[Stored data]

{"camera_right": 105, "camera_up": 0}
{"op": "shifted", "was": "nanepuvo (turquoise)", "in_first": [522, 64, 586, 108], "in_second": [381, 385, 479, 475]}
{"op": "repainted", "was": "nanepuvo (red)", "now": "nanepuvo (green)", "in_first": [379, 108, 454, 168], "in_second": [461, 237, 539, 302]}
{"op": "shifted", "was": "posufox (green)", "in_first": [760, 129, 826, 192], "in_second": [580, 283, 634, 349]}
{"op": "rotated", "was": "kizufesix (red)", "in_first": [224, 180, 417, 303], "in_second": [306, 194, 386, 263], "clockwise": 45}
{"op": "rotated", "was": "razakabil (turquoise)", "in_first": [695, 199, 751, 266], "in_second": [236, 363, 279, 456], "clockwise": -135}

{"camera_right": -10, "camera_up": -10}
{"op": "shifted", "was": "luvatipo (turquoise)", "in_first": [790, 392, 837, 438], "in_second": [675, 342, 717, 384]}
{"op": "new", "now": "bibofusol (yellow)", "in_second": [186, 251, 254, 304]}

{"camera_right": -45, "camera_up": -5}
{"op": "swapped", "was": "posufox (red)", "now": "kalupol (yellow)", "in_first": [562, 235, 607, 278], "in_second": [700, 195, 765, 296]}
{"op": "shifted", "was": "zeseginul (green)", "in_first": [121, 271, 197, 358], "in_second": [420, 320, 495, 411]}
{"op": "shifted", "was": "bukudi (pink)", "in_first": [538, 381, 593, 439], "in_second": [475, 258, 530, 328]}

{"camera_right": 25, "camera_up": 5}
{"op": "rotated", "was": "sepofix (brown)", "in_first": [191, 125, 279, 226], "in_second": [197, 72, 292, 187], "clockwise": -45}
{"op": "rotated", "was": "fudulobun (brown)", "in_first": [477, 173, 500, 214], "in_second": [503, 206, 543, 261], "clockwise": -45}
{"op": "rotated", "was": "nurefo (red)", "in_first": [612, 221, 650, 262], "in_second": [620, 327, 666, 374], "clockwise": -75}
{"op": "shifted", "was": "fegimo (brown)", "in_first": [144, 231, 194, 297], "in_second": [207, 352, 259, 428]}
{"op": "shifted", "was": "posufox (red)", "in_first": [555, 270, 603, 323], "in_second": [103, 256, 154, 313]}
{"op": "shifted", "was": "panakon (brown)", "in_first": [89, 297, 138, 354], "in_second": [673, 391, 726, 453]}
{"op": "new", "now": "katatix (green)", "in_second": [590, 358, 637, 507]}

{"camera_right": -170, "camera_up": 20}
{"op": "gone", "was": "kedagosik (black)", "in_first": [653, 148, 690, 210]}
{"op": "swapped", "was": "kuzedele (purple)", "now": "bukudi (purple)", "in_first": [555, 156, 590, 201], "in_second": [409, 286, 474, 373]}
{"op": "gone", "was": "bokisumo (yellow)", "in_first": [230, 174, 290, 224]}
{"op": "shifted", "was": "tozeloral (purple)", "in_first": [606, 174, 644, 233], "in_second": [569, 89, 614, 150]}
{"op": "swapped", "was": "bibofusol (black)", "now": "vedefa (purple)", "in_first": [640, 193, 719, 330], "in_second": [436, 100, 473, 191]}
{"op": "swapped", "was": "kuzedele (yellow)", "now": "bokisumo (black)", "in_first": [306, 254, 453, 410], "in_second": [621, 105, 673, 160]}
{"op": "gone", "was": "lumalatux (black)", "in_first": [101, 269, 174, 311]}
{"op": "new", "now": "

→ Prompt:
Write the number of lines in the data above that contain "nanepuvo", adding no other words.

→ Output:
2